▸ Task input:
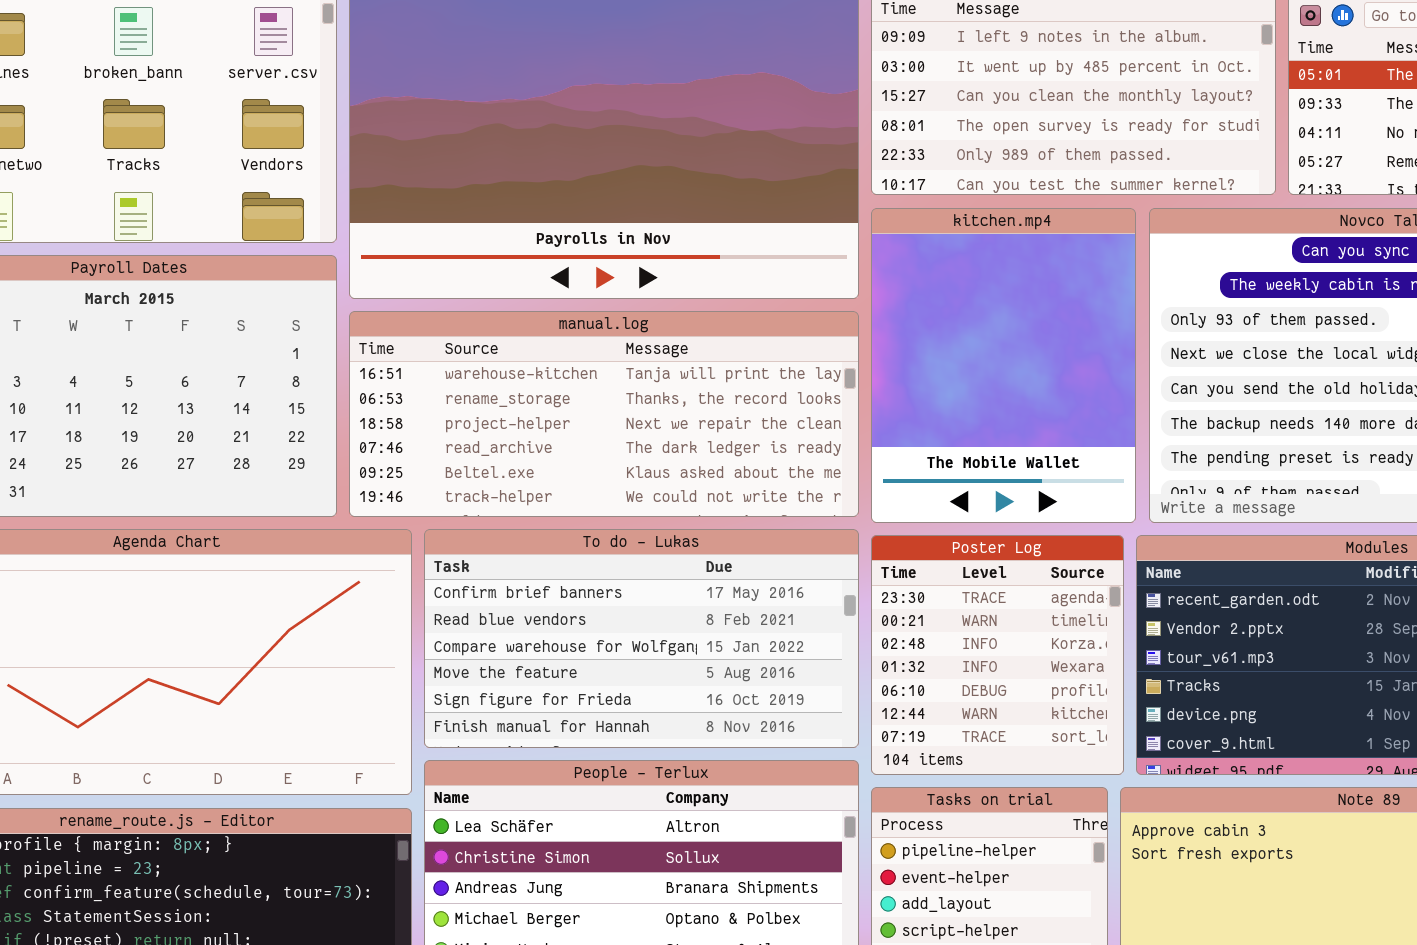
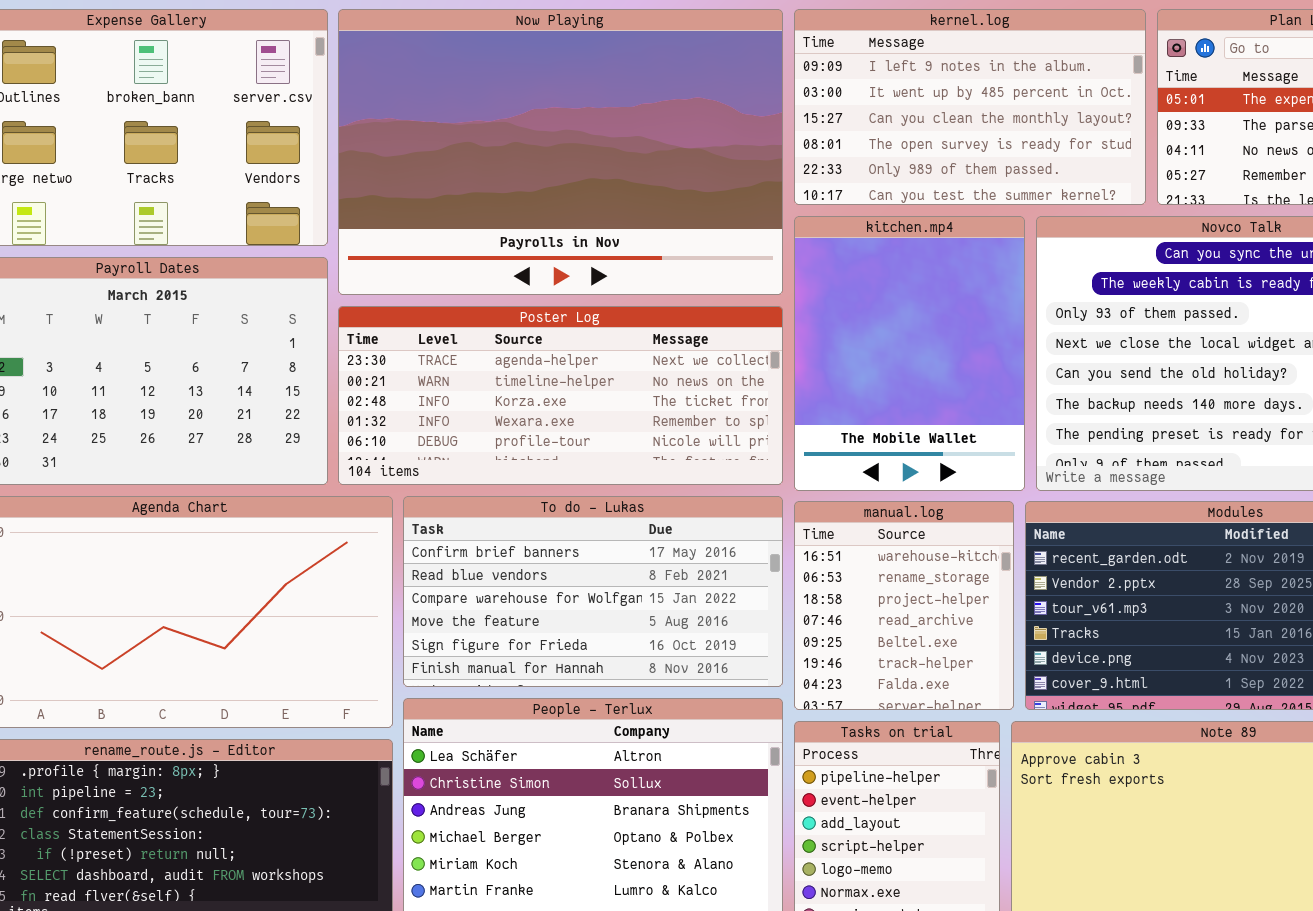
manual.log: [349,311,859,517] -> [794,501,1014,710], moved, resized
Poster Log: [871,535,1124,775] -> [338,306,783,485], moved, resized

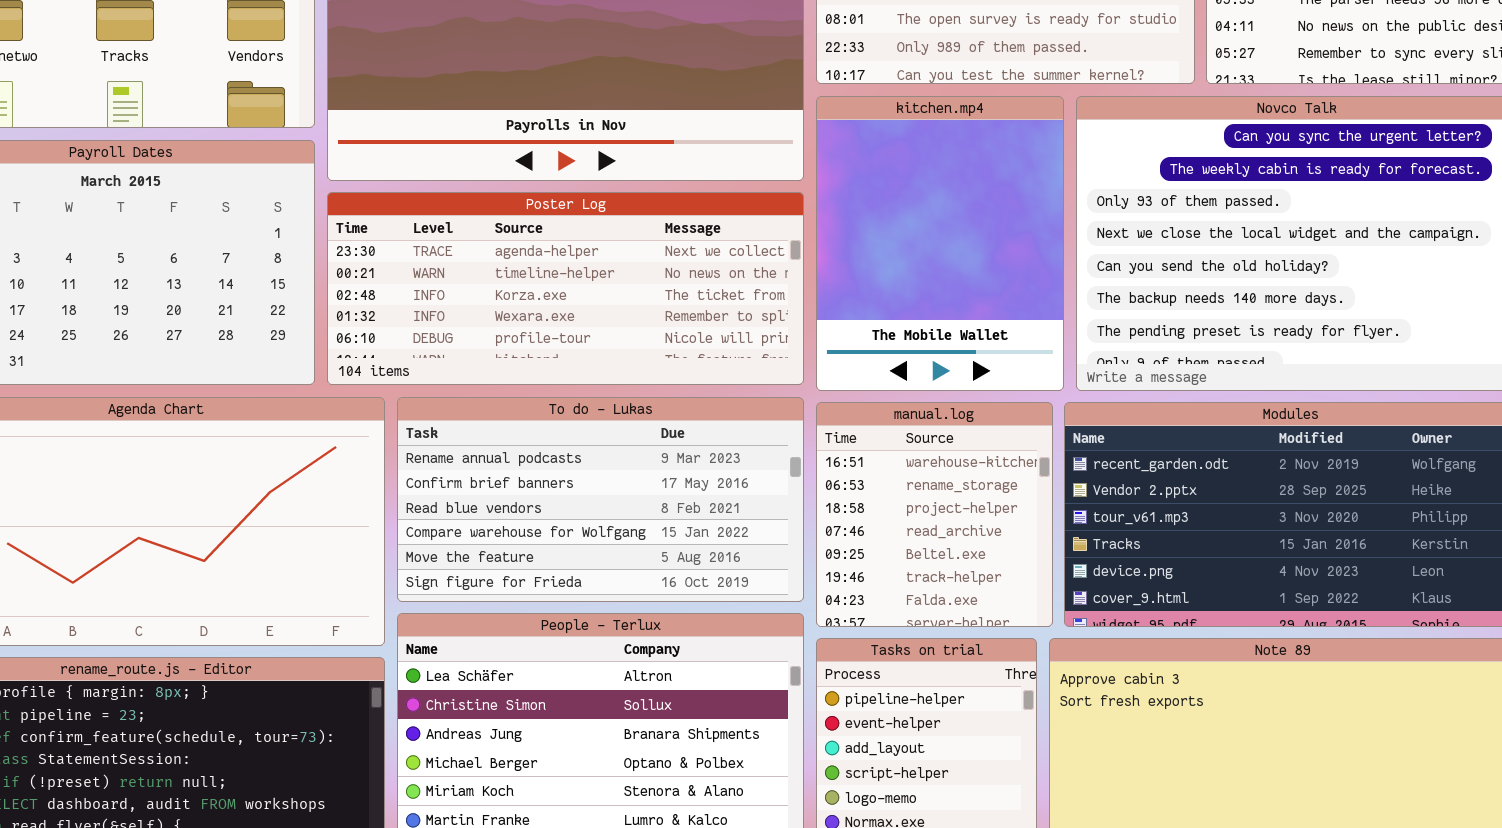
To do - Lukas: [403,496,783,687] -> [397,397,804,602], scrolled up 1 row

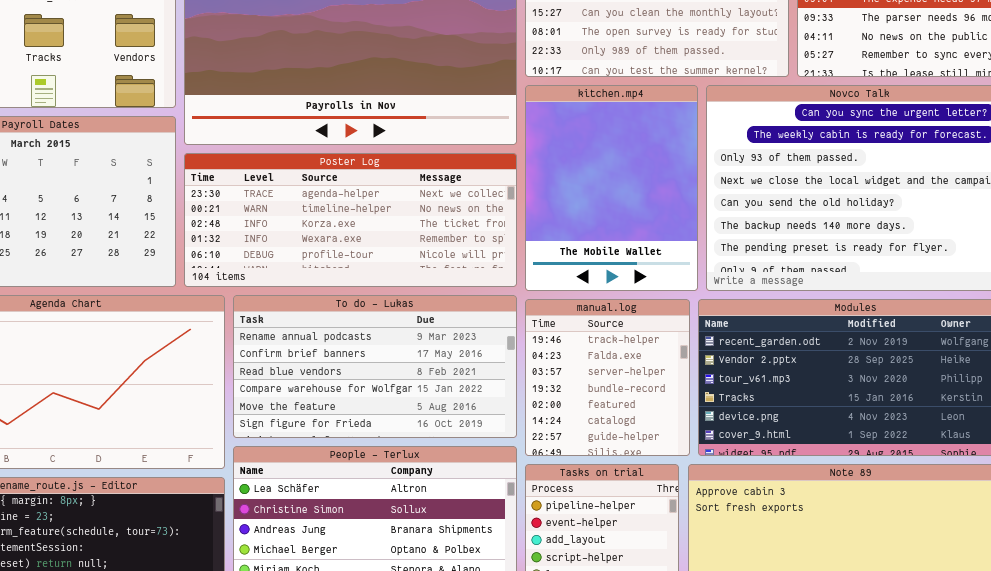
manual.log: [816,402,1053,627] -> [525,299,690,456], scrolled down 5 rows

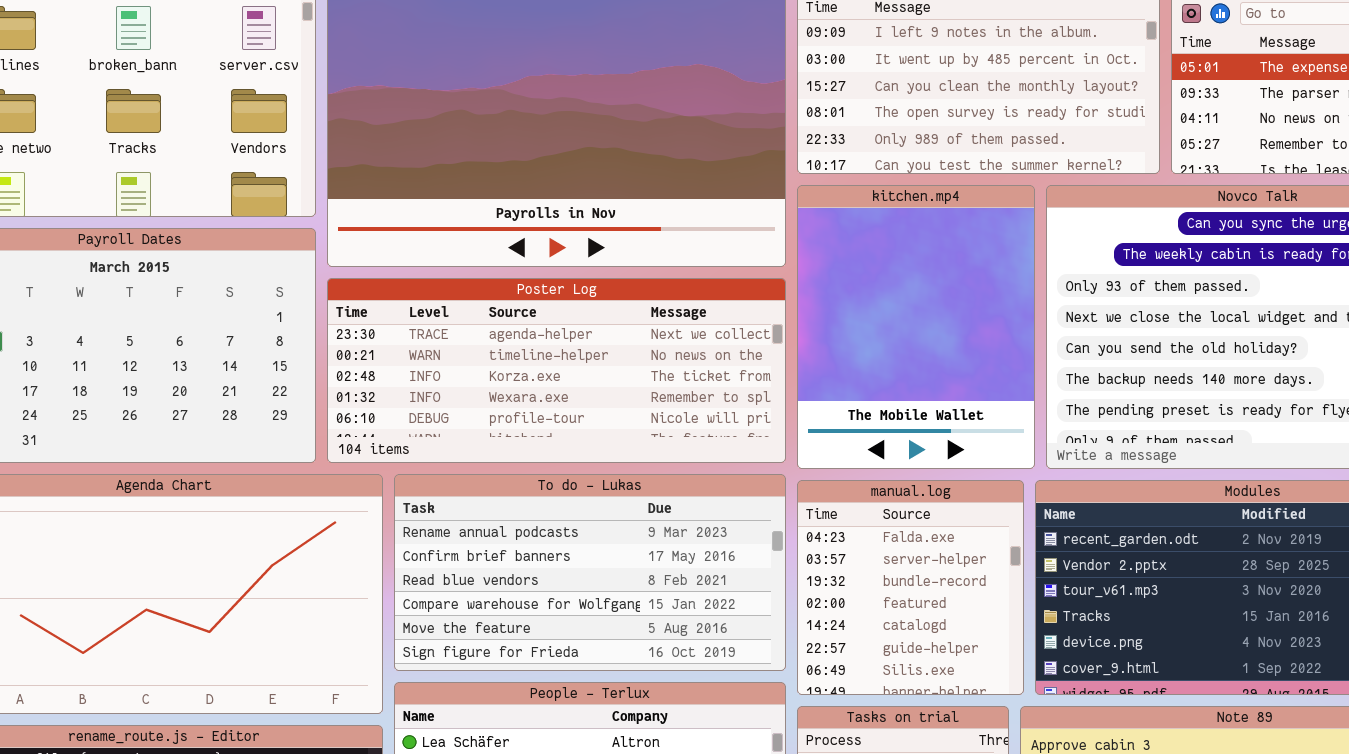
manual.log: [525,299,690,456] -> [797,480,1024,695], scrolled down 1 row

▸ Problem:
Leave the pictures out. Transcribe exactly the lines from the one with "manual.log: [816,402,1053,627] ->" through the end of the records.

▸ Solution for this problem:
manual.log: [816,402,1053,627] -> [525,299,690,456], scrolled down 5 rows

manual.log: [525,299,690,456] -> [797,480,1024,695], scrolled down 1 row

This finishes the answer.